### Required work
Where a line of the records holds the string "brown", copy that line.
(Records provided)
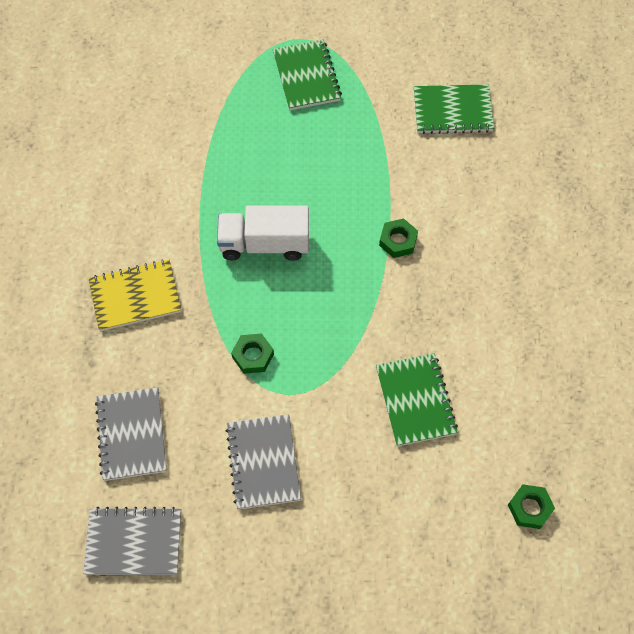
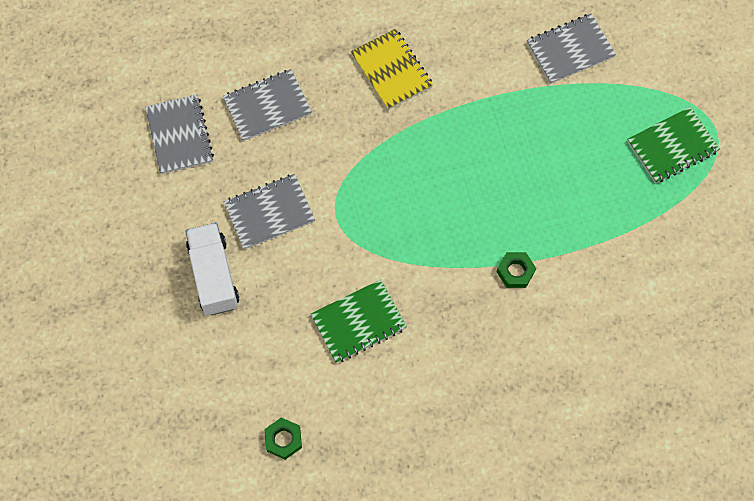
camera: 75 degrees right, 5 degrees up
white truck [217,205,309,261] -> white truck moved to [185,223,239,316]
green nut [231,333,274,374] -> none
green notebook [414,84,494,134] -> none
none -> grey notebook [527,13,616,84]

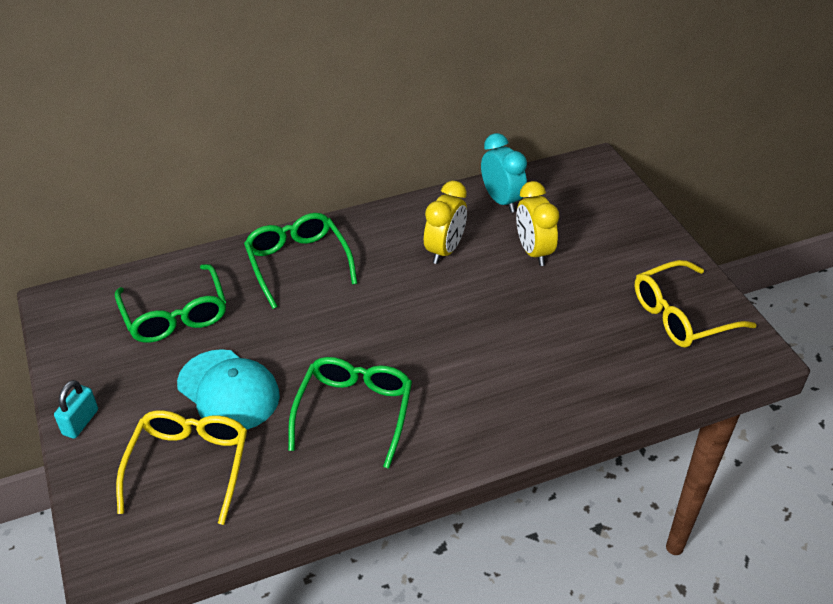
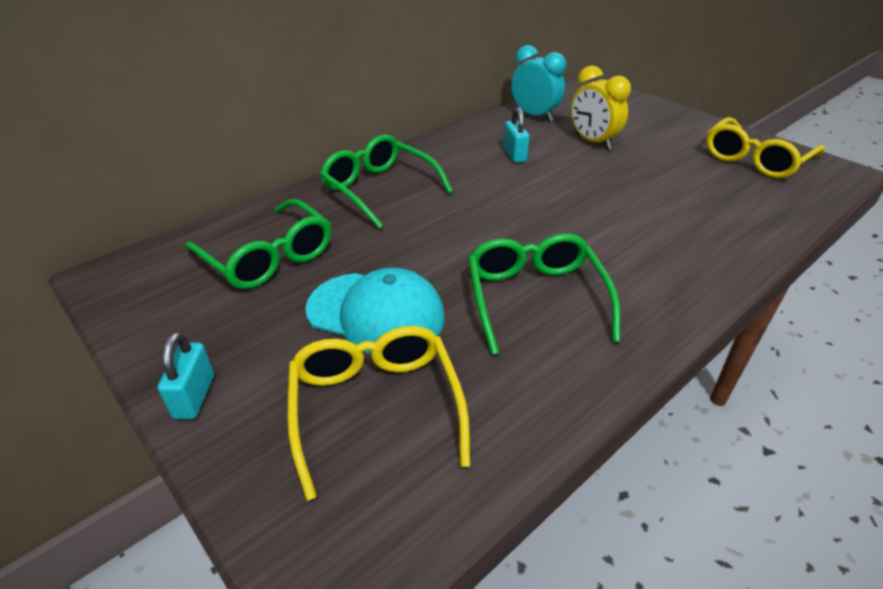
camera: 20 degrees left, 5 degrees down
yellow clock [424,181,467,264] -> turquoise padlock [504,107,530,163]

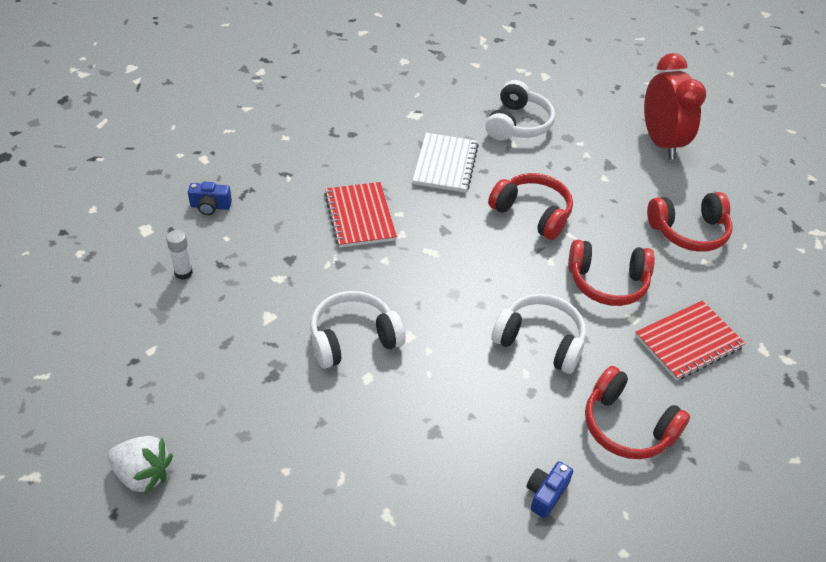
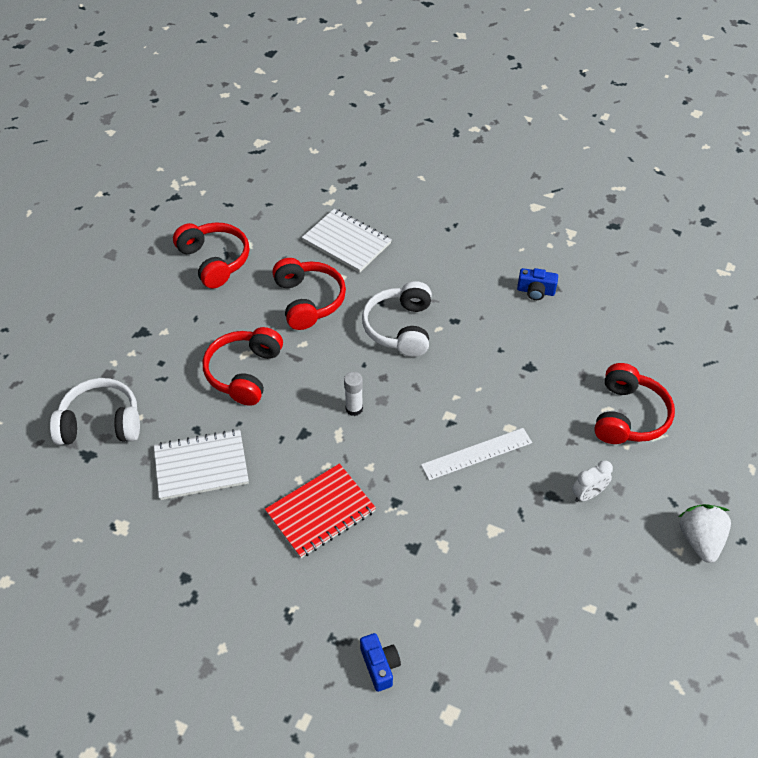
camera: 110 degrees left, 5 degrees up
white glue stick [166,230,193,280] -> white glue stick moved to [344,372,363,416]
white headphones [310,291,405,368] -> white ruler [421,428,532,480]
red headphones [585,366,690,459] -> red headphones moved to [594,363,675,444]
red notebook [635,300,746,380] -> white notebook [302,208,392,273]
red clock [644,53,706,159] -> none
none -> white clock [572,460,613,502]

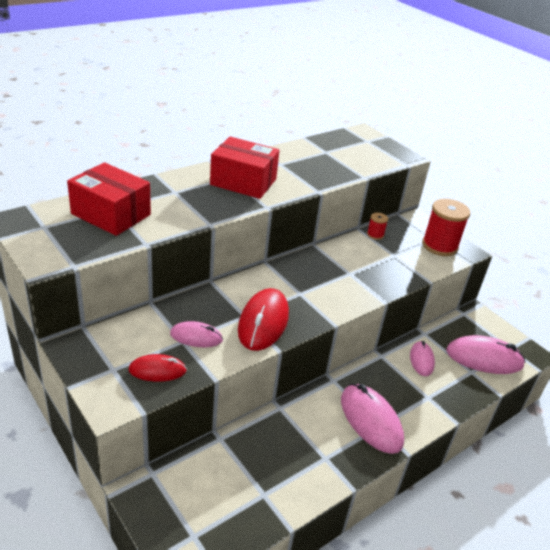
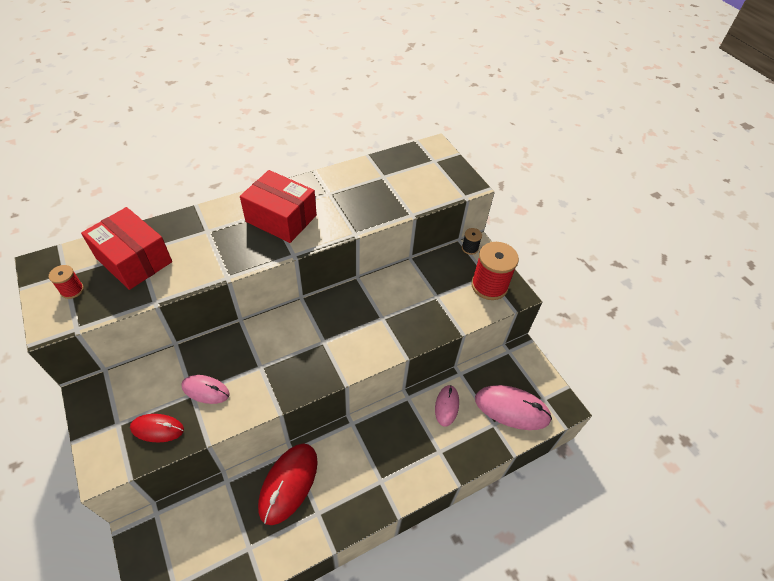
camera: 10 degrees right, 15 degrees up
red mouse [238,288,289,351] -> red mouse moved to [258,443,318,525]
pink mouse [341,384,404,454] -> none
red spool [367,213,388,240] -> red spool moved to [49,265,84,299]
none -> black spool [462,228,482,255]

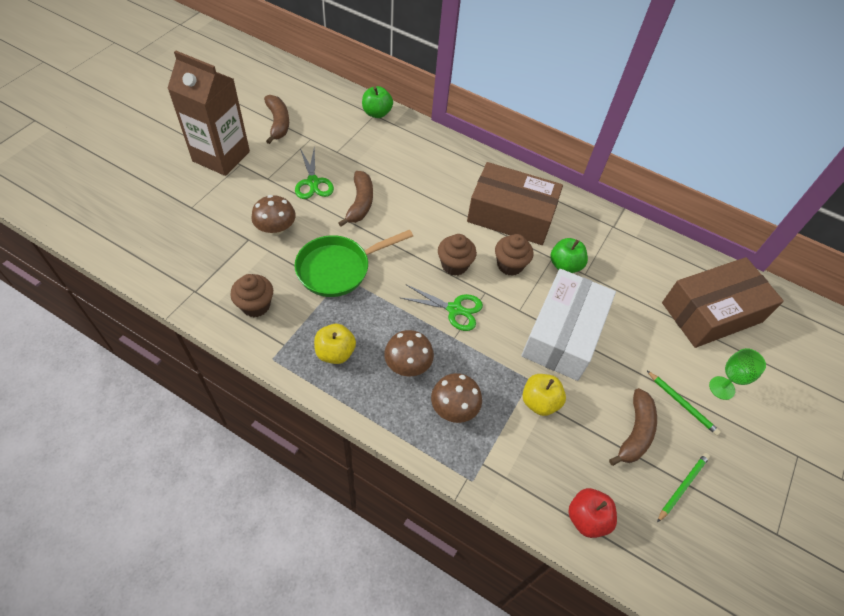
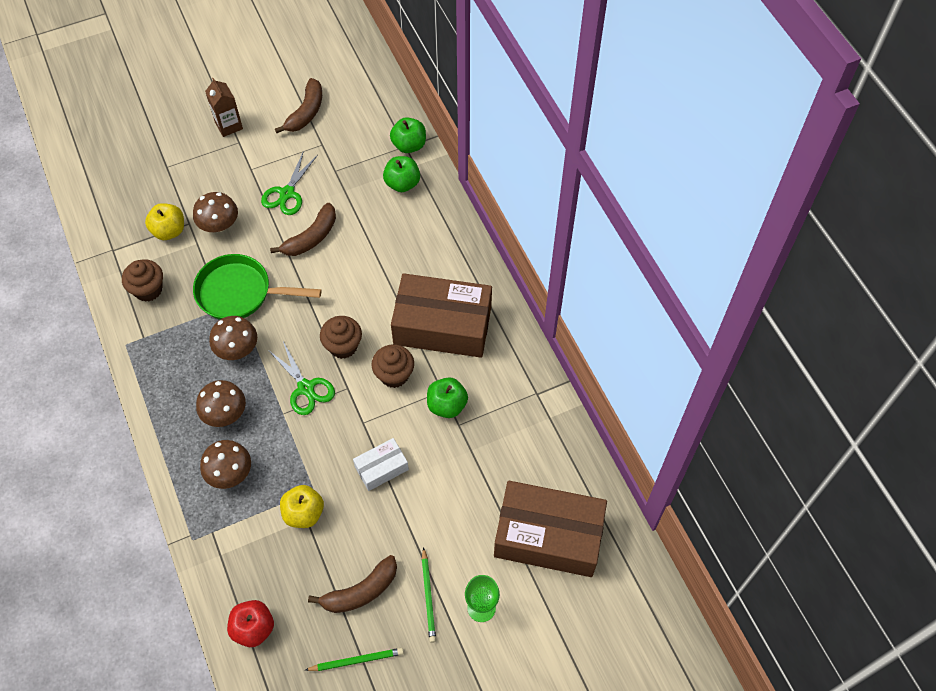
camera: 40 degrees right, 5 degrees up
brown carton [167,51,250,176] -> brown carton [205,78,243,137], size x0.50
yellow apple [314,324,356,364] -> yellow apple moved to [145,203,184,240]
brown box [467,162,563,245] -> brown box turned 45 degrees counterclockwise [391,273,492,358]
white box [521,269,616,381] -> white box [353,438,409,491], size x0.47
none -> brown mushroom [209,316,257,360]
none -> green apple [383,156,420,192]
(End Records provided)
### Solution to this task
brown carton [167,51,250,176] -> brown carton [205,78,243,137], size x0.50
brown box [467,162,563,245] -> brown box turned 45 degrees counterclockwise [391,273,492,358]
none -> brown mushroom [209,316,257,360]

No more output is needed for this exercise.